### Records supplied
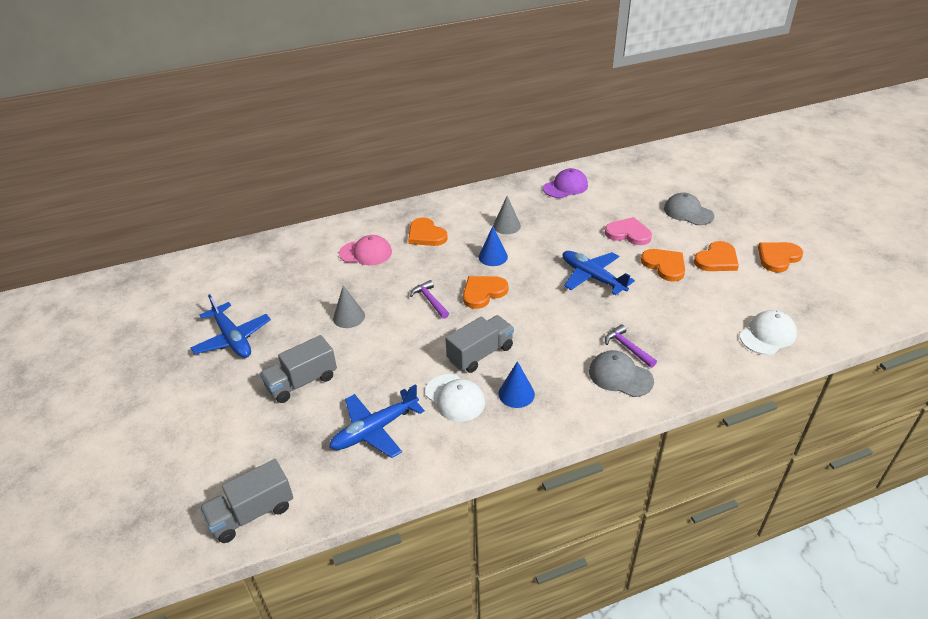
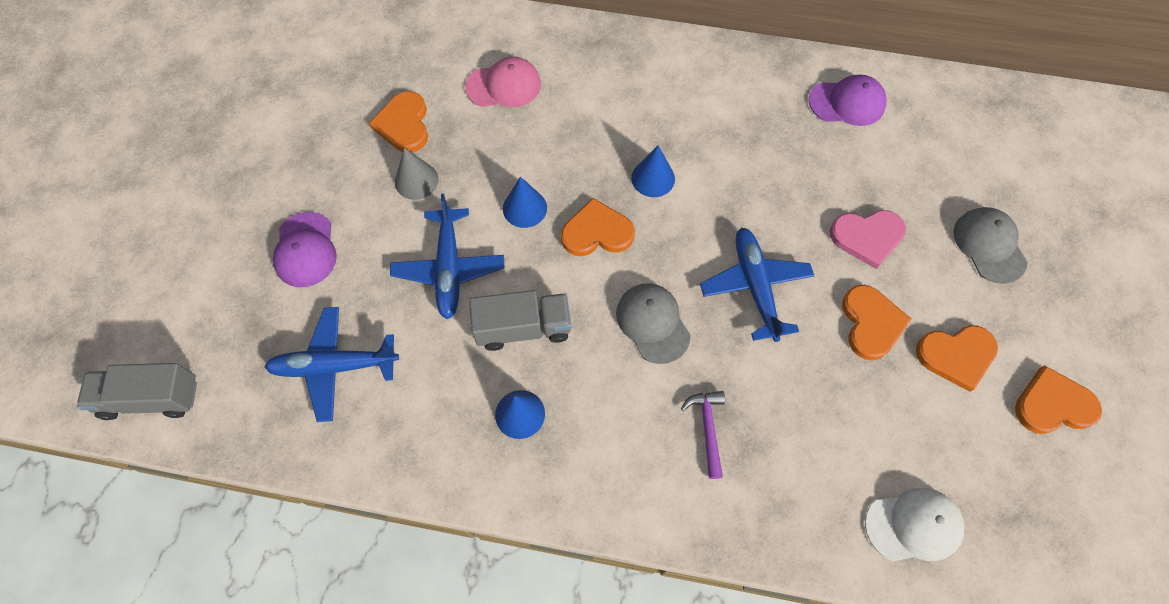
camera: 30 degrees right, 25 degrees up
(232, 338) = (276, 141): blue plane -> blue plane (449, 268)
(302, 382) = (305, 250): grey truck -> purple cap
(366, 253) = (504, 85): pink cap -> pink cap turned 45 degrees counterclockwise
(426, 235) = (597, 94): orange heart -> orange heart (404, 124)
(430, 300) = (524, 208): purple hammer -> blue cone
(455, 398) = (448, 376): white cap -> none
(506, 226) = (711, 133): grey cone -> none
(620, 376) = (662, 467): grey cap -> grey cap (652, 323)
(628, 233) = (867, 237): pink heart -> pink heart turned 120 degrees clockwise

### Task item
Print exactly, and only, the lines from the line that contains "(430, 300) = (524, 208): purple" through the last line of the records.

### Exercise result
(430, 300) = (524, 208): purple hammer -> blue cone
(455, 398) = (448, 376): white cap -> none
(506, 226) = (711, 133): grey cone -> none
(620, 376) = (662, 467): grey cap -> grey cap (652, 323)
(628, 233) = (867, 237): pink heart -> pink heart turned 120 degrees clockwise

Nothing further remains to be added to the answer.